Where does the string "brown" occur in the records below? Copy every line that holds it.

───── PROVIDED INFORMATION

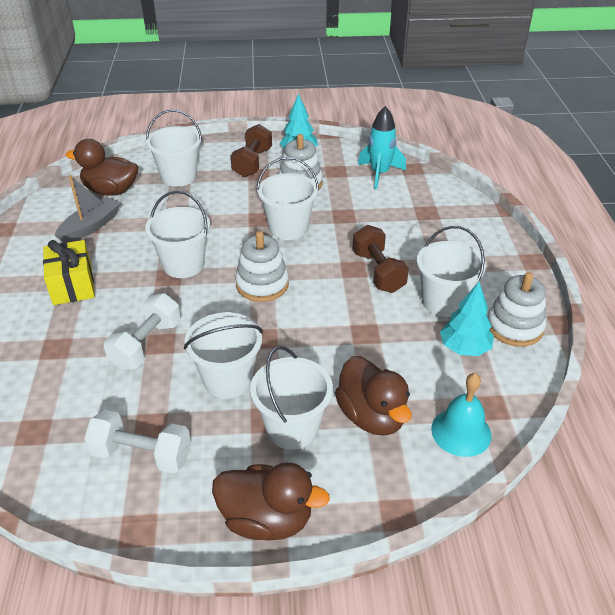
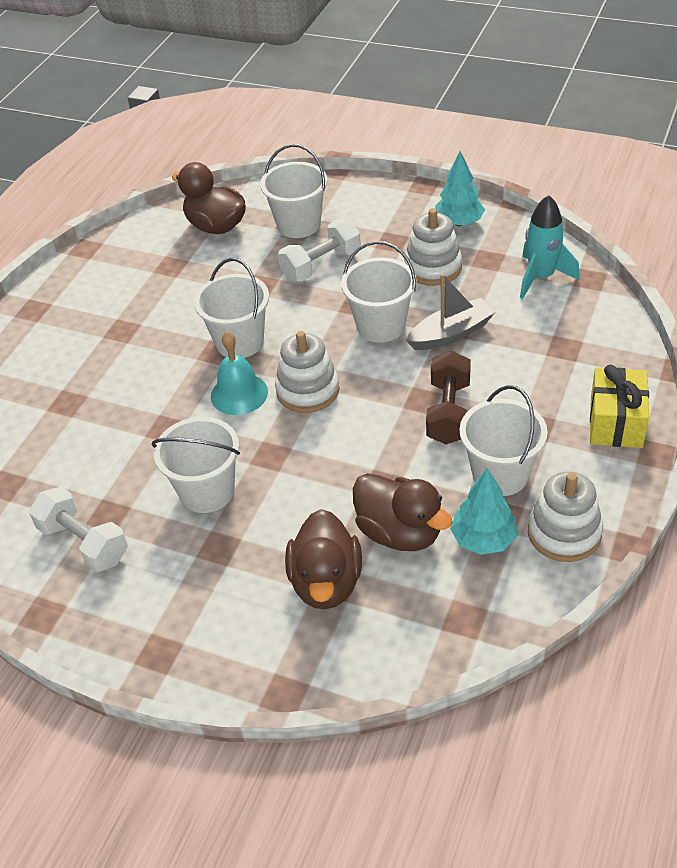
camera: 30 degrees right, 5 degrees up
yellow gift [43,240,95,305] -> yellow gift moved to [590,365,649,448]
grey boat [55,175,121,243] -> grey boat moved to [406,274,495,350]
white dumbbell [104,293,181,370] -> white dumbbell moved to [278,219,361,282]
brown duck [212,462,330,540] -> brown duck moved to [353,473,453,551]
brown dumbbell [230,124,272,177] -> none
white bucket [250,346,333,450] -> none
turquoise bell [431,373,492,457] -> turquoise bell moved to [211,331,268,415]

──────────

▸ **ANSWER BELOW**
brown duck [212,462,330,540] -> brown duck moved to [353,473,453,551]
brown dumbbell [230,124,272,177] -> none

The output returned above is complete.